__WHAT YOU SHOULD DO__
Return the exact lines spanning from the line with "(365, 362) = (429, 380): brown" through the last line of the entries, boundaries included, and no others.

__PROVIDED INFORMATION__
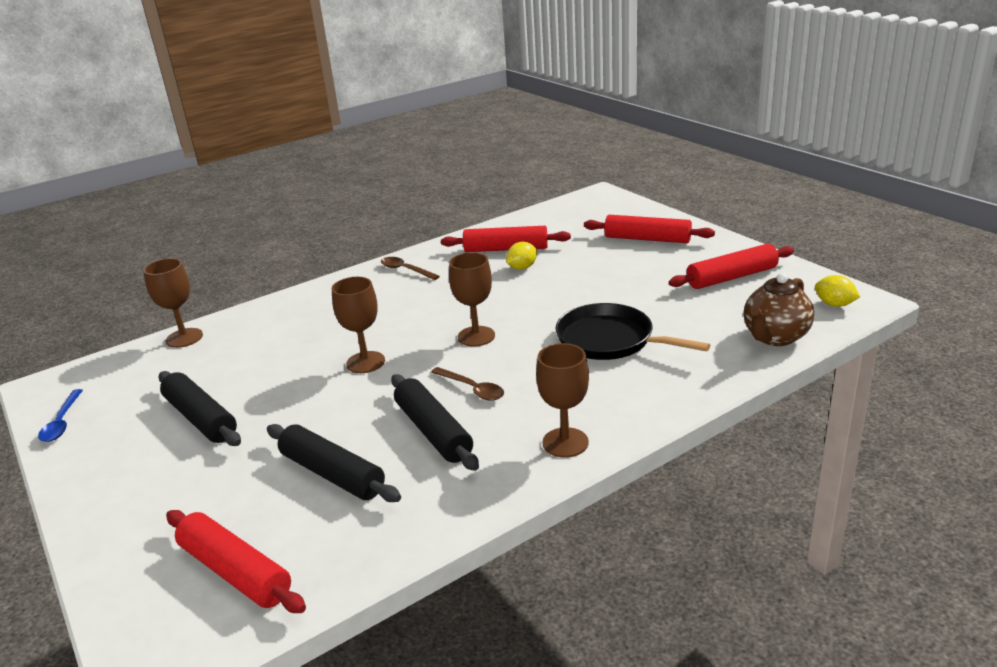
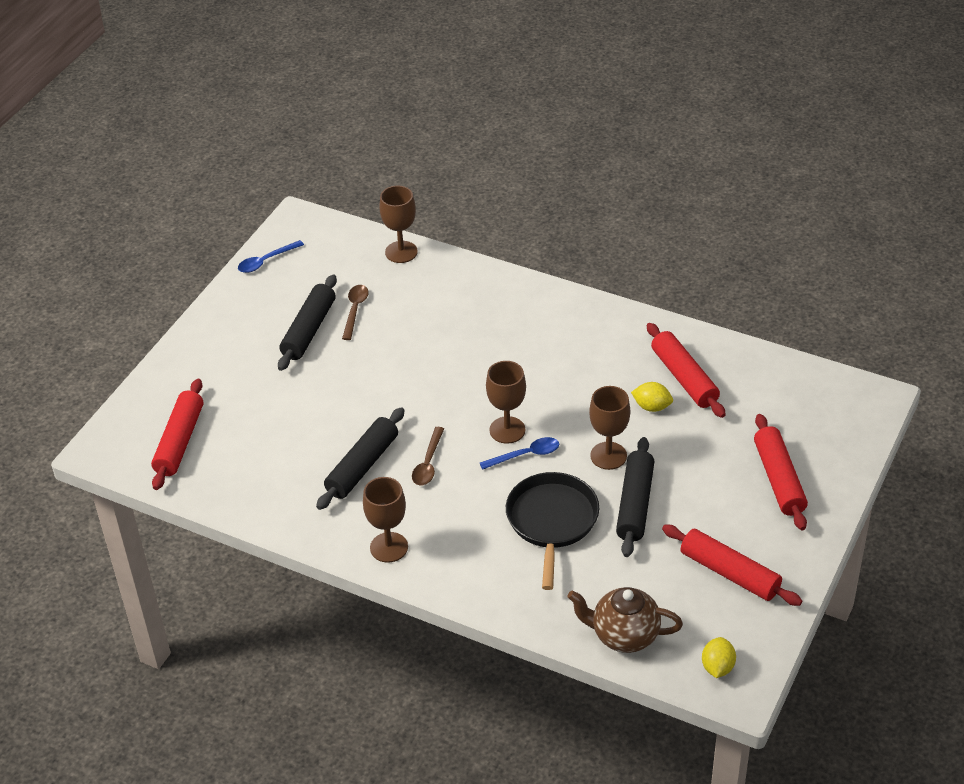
camera: 60 degrees right, 15 degrees up
(332, 474) = (287, 436): black rolling pin -> black rolling pin (635, 504)
(365, 362) = (429, 380): brown goblet -> brown goblet (608, 456)
(405, 270) = (595, 326): brown spoon -> brown spoon (355, 310)
(516, 334) = (525, 455): none -> blue spoon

__EXERCISE ANSWER__
(365, 362) = (429, 380): brown goblet -> brown goblet (608, 456)
(405, 270) = (595, 326): brown spoon -> brown spoon (355, 310)
(516, 334) = (525, 455): none -> blue spoon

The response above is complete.